━━━ Study material
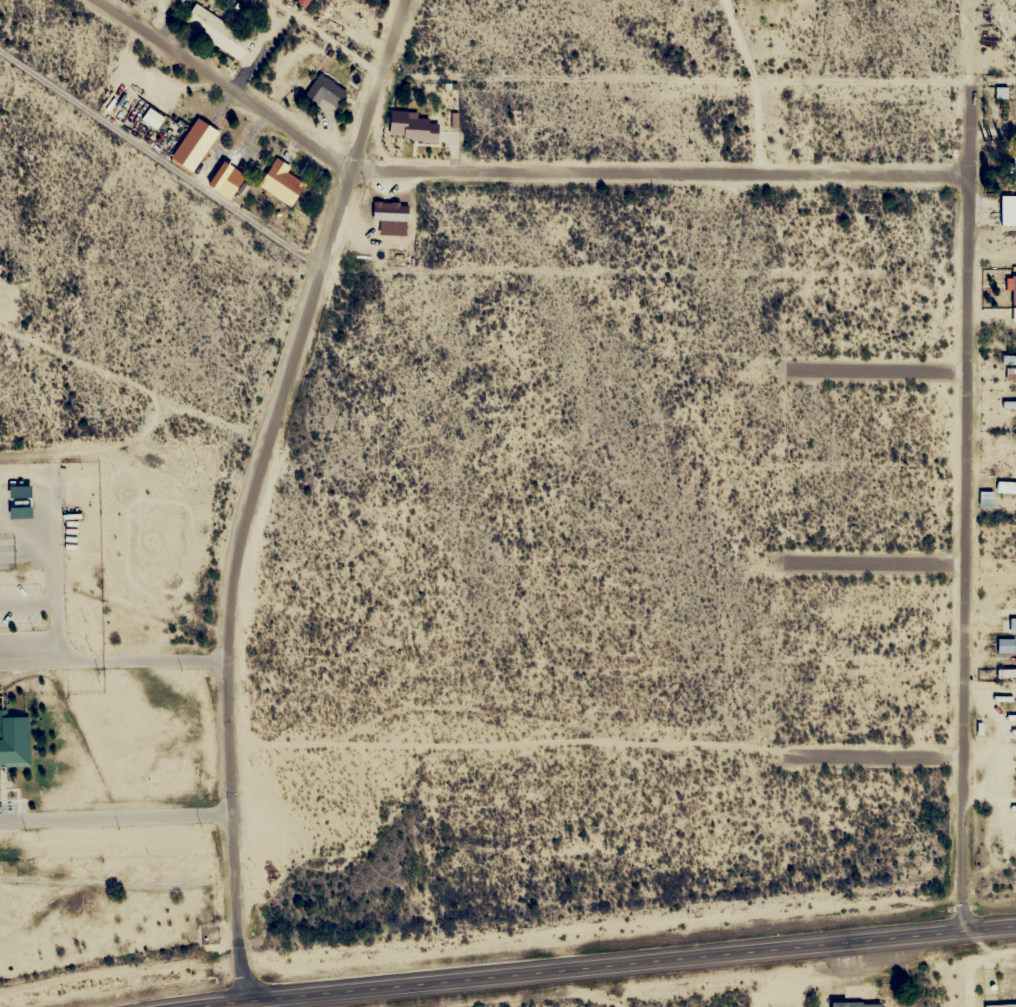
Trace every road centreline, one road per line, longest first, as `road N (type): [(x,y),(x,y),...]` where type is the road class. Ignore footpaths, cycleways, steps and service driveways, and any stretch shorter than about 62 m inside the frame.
road 1 (residential): [(239,999),(221,659),(233,542),(401,0)]
road 2 (residential): [(961,74),(962,931)]
road 3 (primary): [(820,944),(185,1006)]
road 4 (residential): [(345,170),(964,174)]
road 5 (residential): [(345,170),(97,0)]
road 6 (primary): [(1015,926),(820,944)]
road 7 (residential): [(964,371),(777,371)]
road 8 (residential): [(964,577),(778,576)]
road 9 (residential): [(964,746),(781,744)]

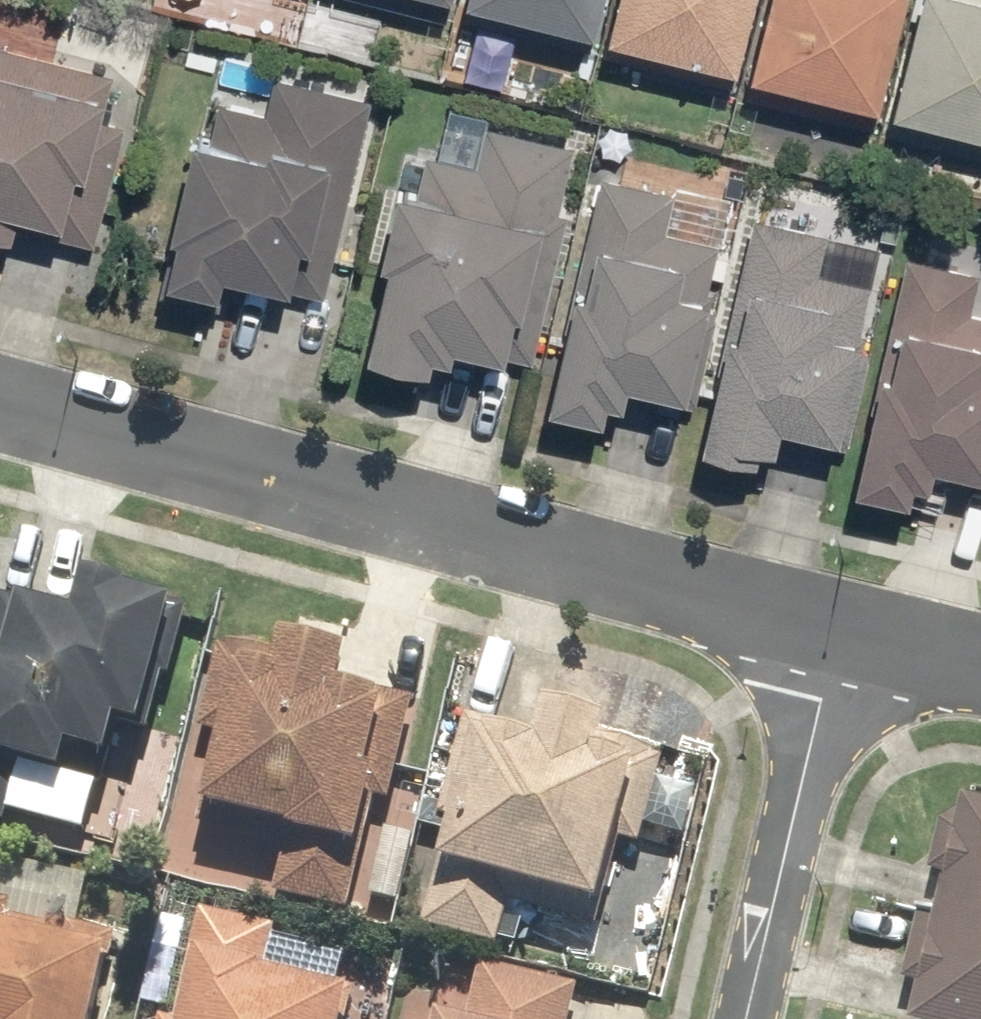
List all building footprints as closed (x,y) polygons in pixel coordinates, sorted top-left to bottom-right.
[(437,21),(442,0),(349,0),(437,21)] [(448,19),(579,51),(591,0),(453,0),(448,19)] [(588,54),(724,87),(745,0),(601,0),(588,54)] [(731,99),(867,132),(900,0),(755,0),(731,99)] [(876,133),(980,158),(980,0),(909,0),(876,133)] [(5,226),(94,248),(125,123),(100,117),(110,76),(0,49),(0,244),(5,226)] [(180,137),(143,287),(203,301),(209,278),(315,304),(366,99),(268,75),(258,114),(209,102),(199,142),(180,137)] [(373,271),(350,362),(411,377),(415,360),(436,366),(440,352),(490,365),(502,319),(533,326),(561,217),(553,215),(567,158),(478,136),(470,168),(420,155),(410,197),(381,189),(361,268),(373,271)] [(588,176),(532,411),(589,425),(592,408),(612,413),(617,392),(676,406),(714,245),(663,233),(671,196),(588,176)] [(742,218),(685,455),(760,472),(769,434),(828,448),(876,250),(742,218)] [(838,494),(895,507),(899,490),(917,494),(922,473),(980,487),(980,482),(980,318),(965,315),(974,276),(893,257),(838,494)] [(2,824),(78,845),(106,743),(141,753),(160,684),(167,686),(184,626),(69,595),(61,624),(0,608),(0,831),(2,824)] [(335,672),(214,644),(191,742),(210,746),(176,888),(341,927),(364,827),(379,830),(408,706),(331,688),(335,672)] [(432,862),(412,936),(491,956),(502,913),(592,937),(616,848),(636,854),(662,758),(528,723),(524,738),(460,721),(424,860),(432,862)] [(902,1018),(980,1018),(980,826),(953,819),(934,832),(922,879),(935,882),(927,917),(912,914),(894,990),(908,994),(902,1018)] [(0,907),(0,1018),(95,1018),(114,934),(0,907)] [(194,918),(170,1018),(344,1018),(349,997),(259,976),(268,935),(194,918)] [(573,996),(474,971),(462,1018),(567,1018),(573,996)]
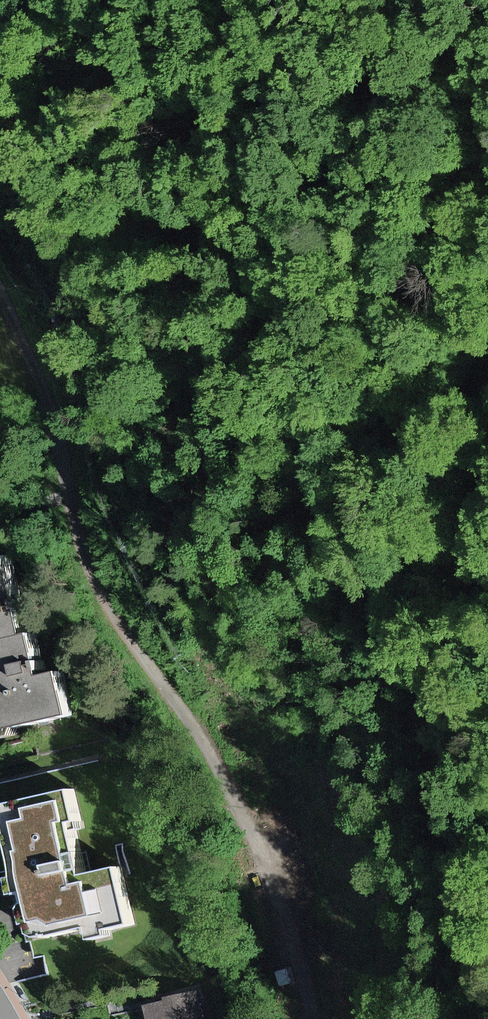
━━━━━━
# [Task]
Print only the lines running from the one containing "List all building" to the end of the data above, exactly; include no pictures.

# [Reply]
List all building footprints as closed (x,y) polygons in pixel coordinates, sorted top-left to bottom-right.
[(437,21),(442,0),(349,0),(437,21)] [(448,19),(579,51),(591,0),(453,0),(448,19)] [(588,54),(724,87),(745,0),(601,0),(588,54)] [(731,99),(867,132),(900,0),(755,0),(731,99)] [(876,133),(980,158),(980,0),(909,0),(876,133)] [(5,226),(94,248),(125,123),(100,117),(110,76),(0,49),(0,244),(5,226)] [(180,137),(143,287),(203,301),(209,278),(315,304),(366,99),(268,75),(258,114),(209,102),(199,142),(180,137)] [(373,271),(350,362),(411,377),(415,360),(436,366),(440,352),(490,365),(502,319),(533,326),(561,217),(553,215),(567,158),(478,136),(470,168),(420,155),(410,197),(381,189),(361,268),(373,271)] [(588,176),(532,411),(589,425),(592,408),(612,413),(617,392),(676,406),(714,245),(663,233),(671,196),(588,176)] [(742,218),(685,455),(760,472),(769,434),(828,448),(876,250),(742,218)] [(838,494),(895,507),(899,490),(917,494),(922,473),(980,487),(980,482),(980,318),(965,315),(974,276),(893,257),(838,494)] [(2,824),(78,845),(106,743),(141,753),(160,684),(167,686),(184,626),(69,595),(61,624),(0,608),(0,831),(2,824)] [(335,672),(214,644),(191,742),(210,746),(176,888),(341,927),(364,827),(379,830),(408,706),(331,688),(335,672)] [(432,862),(412,936),(491,956),(502,913),(592,937),(616,848),(636,854),(662,758),(528,723),(524,738),(460,721),(424,860),(432,862)] [(902,1018),(980,1018),(980,826),(953,819),(934,832),(922,879),(935,882),(927,917),(912,914),(894,990),(908,994),(902,1018)] [(0,907),(0,1018),(95,1018),(114,934),(0,907)] [(194,918),(170,1018),(344,1018),(349,997),(259,976),(268,935),(194,918)] [(573,996),(474,971),(462,1018),(567,1018),(573,996)]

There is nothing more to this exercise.